▸ HOW TO COMPLETE THIS TASK
Go through the data and retrieve each line that includes the string "green".

(Stored records)
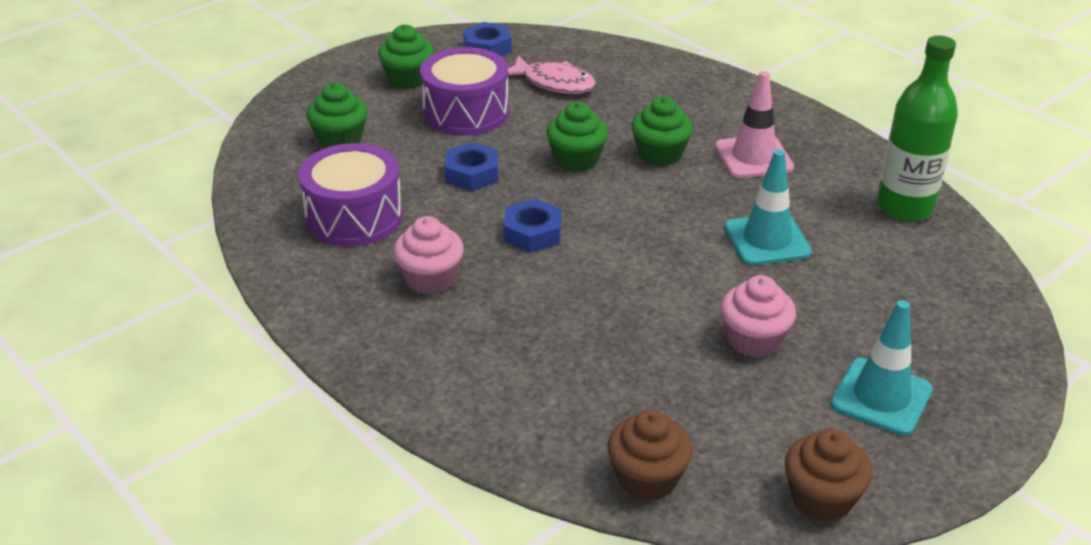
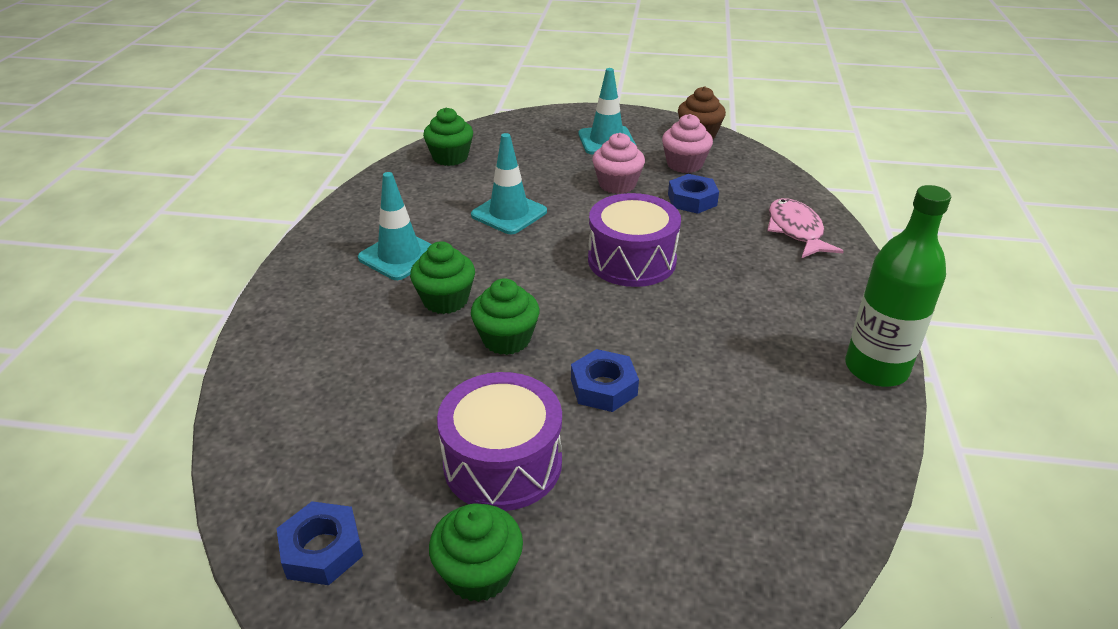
camera: 130 degrees left, 0 degrees up
purple drum [298,143,403,247] -> purple drum moved to [588,193,681,287]
green cupcake [307,83,368,148] -> green cupcake moved to [423,107,473,166]
pink cupcake [393,216,464,295] -> pink cupcake moved to [662,114,713,173]
blue nut [503,199,562,253] -> blue nut moved to [668,174,719,214]
pink fish [508,55,596,94] -> pink fish moved to [767,198,844,258]
brown cupcake [608,410,693,501] -> none
pink traffic cone [715,71,794,178] -> turquoise traffic cone [358,172,431,280]
green bottle [877,35,958,221] -> green bottle moved to [845,185,951,387]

▸ REPLY
green cupcake [307,83,368,148] -> green cupcake moved to [423,107,473,166]
green bottle [877,35,958,221] -> green bottle moved to [845,185,951,387]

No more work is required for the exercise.